- _Records for the exercise_
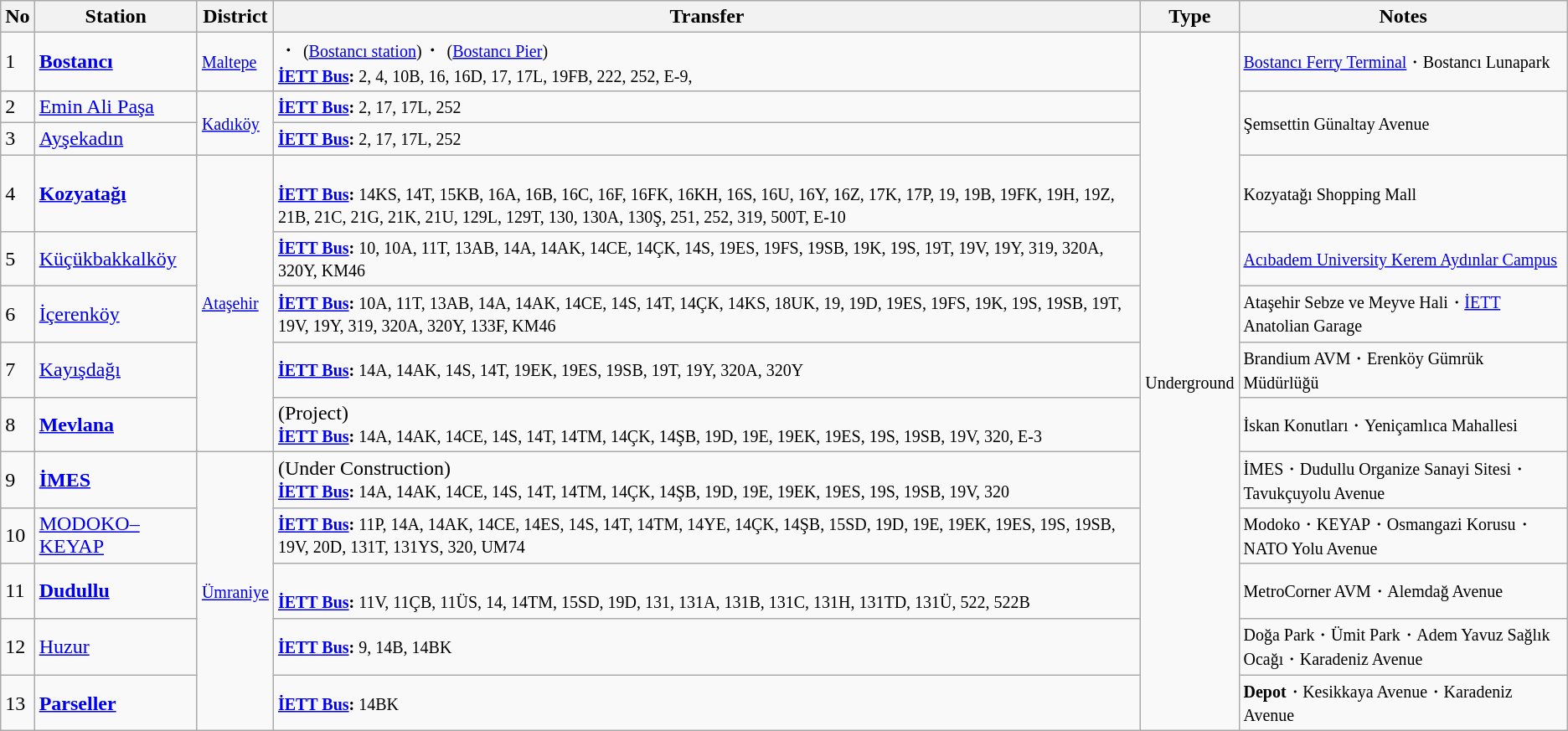
İETT Bus: 10, 10A, 11T, 13AB, 14A, 14AK, 14CE, 14ÇK, 14S, 19ES, 19FS, 19SB, 19K, 19S, 19T, 19V, 19Y, 319, 320A, 320Y, KM46 [707, 260]
3 [18, 138]
Brandium AVM・Erenköy Gümrük Müdürlüğü [1403, 370]
11 [18, 591]
Ümraniye [235, 591]
MODOKO–KEYAP [116, 536]
Kadıköy [235, 122]
2 [18, 106]
6 [18, 315]
Kozyatağı [116, 193]
Underground [1189, 382]
İMES・Dudullu Organize Sanayi Sitesi・Tavukçuyolu Avenue [1403, 481]
İçerenköy [116, 315]
9 [18, 481]
İETT Bus: 14BK [707, 704]
İETT Bus: 14A, 14AK, 14S, 14T, 19EK, 19ES, 19SB, 19T, 19Y, 320A, 320Y [707, 370]
Bostancı [116, 62]
Ataşehir Sebze ve Meyve Hali・İETT Anatolian Garage [1403, 315]
(Project)İETT Bus: 14A, 14AK, 14CE, 14S, 14T, 14TM, 14ÇK, 14ŞB, 19D, 19E, 19EK, 19ES, 19S, 19SB, 19V, 320, E-3 [707, 426]
Ataşehir [235, 303]
10 [18, 536]
Huzur [116, 647]
5 [18, 260]
Station [116, 17]
Doğa Park・Ümit Park・Adem Yavuz Sağlık Ocağı・Karadeniz Avenue [1403, 647]
İskan Konutları・Yeniçamlıca Mahallesi [1403, 426]
13 [18, 704]
Dudullu [116, 591]
Kozyatağı Shopping Mall [1403, 193]
1 [18, 62]
MetroCorner AVM・Alemdağ Avenue [1403, 591]
Transfer [707, 17]
İETT Bus: 9, 14B, 14BK [707, 647]
Emin Ali Paşa [116, 106]
・ (Bostancı station)・ (Bostancı Pier)İETT Bus: 2, 4, 10B, 16, 16D, 17, 17L, 19FB, 222, 252, E-9, [707, 62]
Mevlana [116, 426]
Şemsettin Günaltay Avenue [1403, 122]
İETT Bus: 11P, 14A, 14AK, 14CE, 14ES, 14S, 14T, 14TM, 14YE, 14ÇK, 14ŞB, 15SD, 19D, 19E, 19EK, 19ES, 19S, 19SB, 19V, 20D, 131T, 131YS, 320, UM74 [707, 536]
Ayşekadın [116, 138]
Parseller [116, 704]
12 [18, 647]
Bostancı Ferry Terminal・Bostancı Lunapark [1403, 62]
7 [18, 370]
Depot・Kesikkaya Avenue・Karadeniz Avenue [1403, 704]
No [18, 17]
4 [18, 193]
Notes [1403, 17]
Acıbadem University Kerem Aydınlar Campus [1403, 260]
Küçükbakkalköy [116, 260]
District [235, 17]
İETT Bus: 11V, 11ÇB, 11ÜS, 14, 14TM, 15SD, 19D, 131, 131A, 131B, 131C, 131H, 131TD, 131Ü, 522, 522B [707, 591]
Modoko・KEYAP・Osmangazi Korusu・NATO Yolu Avenue [1403, 536]
İMES [116, 481]
8 [18, 426]
(Under Construction)İETT Bus: 14A, 14AK, 14CE, 14S, 14T, 14TM, 14ÇK, 14ŞB, 19D, 19E, 19EK, 19ES, 19S, 19SB, 19V, 320 [707, 481]
Type [1189, 17]
Maltepe [235, 62]
Kayışdağı [116, 370]
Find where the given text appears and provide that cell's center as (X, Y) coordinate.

- _What you should do_
Pull out every line above, from the start through the line containing "Underground [1189, 382]", and reproduce each one verbatim, leaving out any pictures.

- _Task output_
İETT Bus: 10, 10A, 11T, 13AB, 14A, 14AK, 14CE, 14ÇK, 14S, 19ES, 19FS, 19SB, 19K, 19S, 19T, 19V, 19Y, 319, 320A, 320Y, KM46 [707, 260]
3 [18, 138]
Brandium AVM・Erenköy Gümrük Müdürlüğü [1403, 370]
11 [18, 591]
Ümraniye [235, 591]
MODOKO–KEYAP [116, 536]
Kadıköy [235, 122]
2 [18, 106]
6 [18, 315]
Kozyatağı [116, 193]
Underground [1189, 382]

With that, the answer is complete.